PROBLEM — Restate word for word the entries below, starting with the line with "R204: 30k (+5V, NET7) -> 1k (+5V, NET7)" and continuing through the line with "SW201: button (GND, U203/RXD)". Include both of those lines and no others.

INFORMATION SHOWN —
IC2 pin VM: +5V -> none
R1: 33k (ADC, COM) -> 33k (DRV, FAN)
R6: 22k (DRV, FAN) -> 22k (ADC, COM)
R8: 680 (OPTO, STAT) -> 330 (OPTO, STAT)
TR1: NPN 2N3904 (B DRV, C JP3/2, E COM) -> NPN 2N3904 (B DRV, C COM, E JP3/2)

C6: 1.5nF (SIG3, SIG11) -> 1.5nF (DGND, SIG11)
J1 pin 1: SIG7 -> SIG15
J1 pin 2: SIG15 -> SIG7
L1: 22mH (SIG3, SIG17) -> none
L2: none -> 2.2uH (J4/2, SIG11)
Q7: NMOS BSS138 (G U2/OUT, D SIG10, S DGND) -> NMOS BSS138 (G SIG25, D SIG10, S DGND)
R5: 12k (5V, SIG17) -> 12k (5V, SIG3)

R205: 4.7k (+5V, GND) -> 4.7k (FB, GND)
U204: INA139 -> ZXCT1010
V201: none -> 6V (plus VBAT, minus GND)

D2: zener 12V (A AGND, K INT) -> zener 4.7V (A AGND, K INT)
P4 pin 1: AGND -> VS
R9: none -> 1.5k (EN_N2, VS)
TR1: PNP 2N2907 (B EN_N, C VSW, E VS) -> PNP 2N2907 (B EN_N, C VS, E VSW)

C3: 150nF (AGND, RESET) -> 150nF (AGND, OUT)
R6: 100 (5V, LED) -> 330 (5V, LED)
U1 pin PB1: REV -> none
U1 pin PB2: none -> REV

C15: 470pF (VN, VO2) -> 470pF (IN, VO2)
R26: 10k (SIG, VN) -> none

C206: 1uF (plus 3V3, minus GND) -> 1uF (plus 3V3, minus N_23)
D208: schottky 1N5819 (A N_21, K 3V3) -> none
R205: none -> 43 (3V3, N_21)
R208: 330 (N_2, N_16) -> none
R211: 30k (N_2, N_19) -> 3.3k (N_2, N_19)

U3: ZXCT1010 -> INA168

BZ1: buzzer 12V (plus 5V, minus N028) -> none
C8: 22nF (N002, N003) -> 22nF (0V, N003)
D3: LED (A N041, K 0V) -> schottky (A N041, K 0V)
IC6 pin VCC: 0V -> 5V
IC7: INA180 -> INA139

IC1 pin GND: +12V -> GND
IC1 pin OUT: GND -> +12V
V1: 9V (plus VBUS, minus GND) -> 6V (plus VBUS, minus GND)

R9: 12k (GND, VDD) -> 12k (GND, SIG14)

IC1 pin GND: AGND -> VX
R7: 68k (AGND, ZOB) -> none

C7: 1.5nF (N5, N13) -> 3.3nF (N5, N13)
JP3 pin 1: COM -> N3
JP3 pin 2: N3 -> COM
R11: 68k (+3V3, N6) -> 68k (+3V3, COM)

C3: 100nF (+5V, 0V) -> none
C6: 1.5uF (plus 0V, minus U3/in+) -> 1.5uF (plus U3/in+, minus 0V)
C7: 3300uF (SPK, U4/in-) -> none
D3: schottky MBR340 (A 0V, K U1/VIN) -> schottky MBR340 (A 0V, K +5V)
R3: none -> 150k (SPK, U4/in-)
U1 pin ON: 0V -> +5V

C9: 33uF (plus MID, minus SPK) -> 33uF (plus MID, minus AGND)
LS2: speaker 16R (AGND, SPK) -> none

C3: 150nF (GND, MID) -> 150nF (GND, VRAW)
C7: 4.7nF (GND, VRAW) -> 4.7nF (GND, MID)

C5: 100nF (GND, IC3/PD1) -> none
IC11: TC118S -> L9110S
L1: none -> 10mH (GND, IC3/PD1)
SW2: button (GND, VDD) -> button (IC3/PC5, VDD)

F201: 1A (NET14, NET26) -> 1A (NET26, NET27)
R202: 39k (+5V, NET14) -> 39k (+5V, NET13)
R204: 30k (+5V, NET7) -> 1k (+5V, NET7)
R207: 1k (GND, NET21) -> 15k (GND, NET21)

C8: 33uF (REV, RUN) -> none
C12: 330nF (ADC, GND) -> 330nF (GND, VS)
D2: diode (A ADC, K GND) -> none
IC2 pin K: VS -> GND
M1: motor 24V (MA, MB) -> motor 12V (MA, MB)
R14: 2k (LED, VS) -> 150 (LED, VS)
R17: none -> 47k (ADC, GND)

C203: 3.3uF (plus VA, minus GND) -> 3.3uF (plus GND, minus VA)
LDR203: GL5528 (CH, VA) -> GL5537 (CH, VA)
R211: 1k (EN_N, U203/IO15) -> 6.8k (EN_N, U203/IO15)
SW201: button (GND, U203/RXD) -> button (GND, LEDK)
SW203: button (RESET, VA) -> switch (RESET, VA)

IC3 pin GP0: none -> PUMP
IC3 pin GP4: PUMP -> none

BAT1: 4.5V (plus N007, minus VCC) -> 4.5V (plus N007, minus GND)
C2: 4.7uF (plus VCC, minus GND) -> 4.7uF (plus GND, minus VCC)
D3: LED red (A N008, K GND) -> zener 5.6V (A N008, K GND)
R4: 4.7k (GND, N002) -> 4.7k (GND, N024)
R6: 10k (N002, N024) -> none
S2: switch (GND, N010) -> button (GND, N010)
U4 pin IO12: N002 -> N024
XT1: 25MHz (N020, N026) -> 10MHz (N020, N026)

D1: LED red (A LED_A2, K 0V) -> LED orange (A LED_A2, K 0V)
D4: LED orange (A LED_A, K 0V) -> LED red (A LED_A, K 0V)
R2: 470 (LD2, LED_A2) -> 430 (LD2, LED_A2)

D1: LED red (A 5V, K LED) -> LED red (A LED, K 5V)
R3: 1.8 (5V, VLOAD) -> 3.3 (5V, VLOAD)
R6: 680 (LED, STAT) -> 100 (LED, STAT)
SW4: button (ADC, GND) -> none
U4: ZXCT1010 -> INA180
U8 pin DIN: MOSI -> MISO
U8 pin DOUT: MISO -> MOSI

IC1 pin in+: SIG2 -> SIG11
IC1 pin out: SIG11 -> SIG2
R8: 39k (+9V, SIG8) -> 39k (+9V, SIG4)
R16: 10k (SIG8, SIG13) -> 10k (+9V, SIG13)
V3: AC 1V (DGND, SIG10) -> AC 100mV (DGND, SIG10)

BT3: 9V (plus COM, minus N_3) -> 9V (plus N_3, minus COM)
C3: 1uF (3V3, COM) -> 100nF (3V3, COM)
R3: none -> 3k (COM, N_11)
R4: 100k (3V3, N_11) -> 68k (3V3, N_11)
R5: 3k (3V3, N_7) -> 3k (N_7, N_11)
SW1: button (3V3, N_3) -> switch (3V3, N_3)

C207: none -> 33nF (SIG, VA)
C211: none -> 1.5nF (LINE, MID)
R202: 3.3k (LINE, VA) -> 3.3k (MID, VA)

RESPONSE TO THIS EXERCISE —
R204: 30k (+5V, NET7) -> 1k (+5V, NET7)
R207: 1k (GND, NET21) -> 15k (GND, NET21)

C8: 33uF (REV, RUN) -> none
C12: 330nF (ADC, GND) -> 330nF (GND, VS)
D2: diode (A ADC, K GND) -> none
IC2 pin K: VS -> GND
M1: motor 24V (MA, MB) -> motor 12V (MA, MB)
R14: 2k (LED, VS) -> 150 (LED, VS)
R17: none -> 47k (ADC, GND)

C203: 3.3uF (plus VA, minus GND) -> 3.3uF (plus GND, minus VA)
LDR203: GL5528 (CH, VA) -> GL5537 (CH, VA)
R211: 1k (EN_N, U203/IO15) -> 6.8k (EN_N, U203/IO15)
SW201: button (GND, U203/RXD) -> button (GND, LEDK)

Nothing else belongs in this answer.